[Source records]
*** Block opens ***

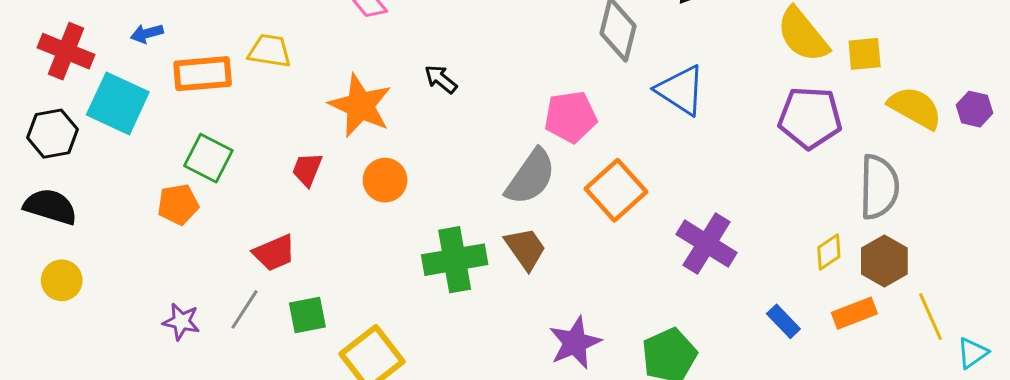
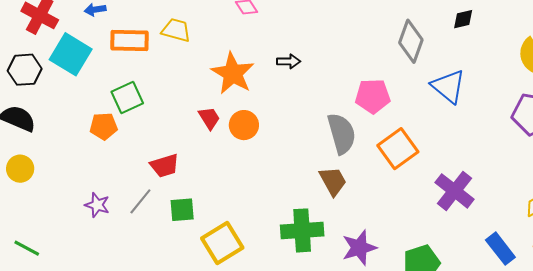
black arrow: (441, 79) -> (289, 61), turned 135
green square: (208, 158) -> (127, 97), turned 32
red trapezoid: (307, 169) -> (209, 118), moved, turned 120
gray semicircle: (531, 177) -> (342, 134), turned -57
green cross: (455, 260) -> (302, 230), moved
blue rectangle: (783, 321) -> (500, 249), size x1.4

*** Block closes ***

> **Directions for this task**
Every record, from top to bottom, gets written out exactly; no picture goes into the copy.

> **Response to the task**
black arrow: (441, 79) -> (289, 61), turned 135
green square: (208, 158) -> (127, 97), turned 32
red trapezoid: (307, 169) -> (209, 118), moved, turned 120
gray semicircle: (531, 177) -> (342, 134), turned -57
green cross: (455, 260) -> (302, 230), moved
blue rectangle: (783, 321) -> (500, 249), size x1.4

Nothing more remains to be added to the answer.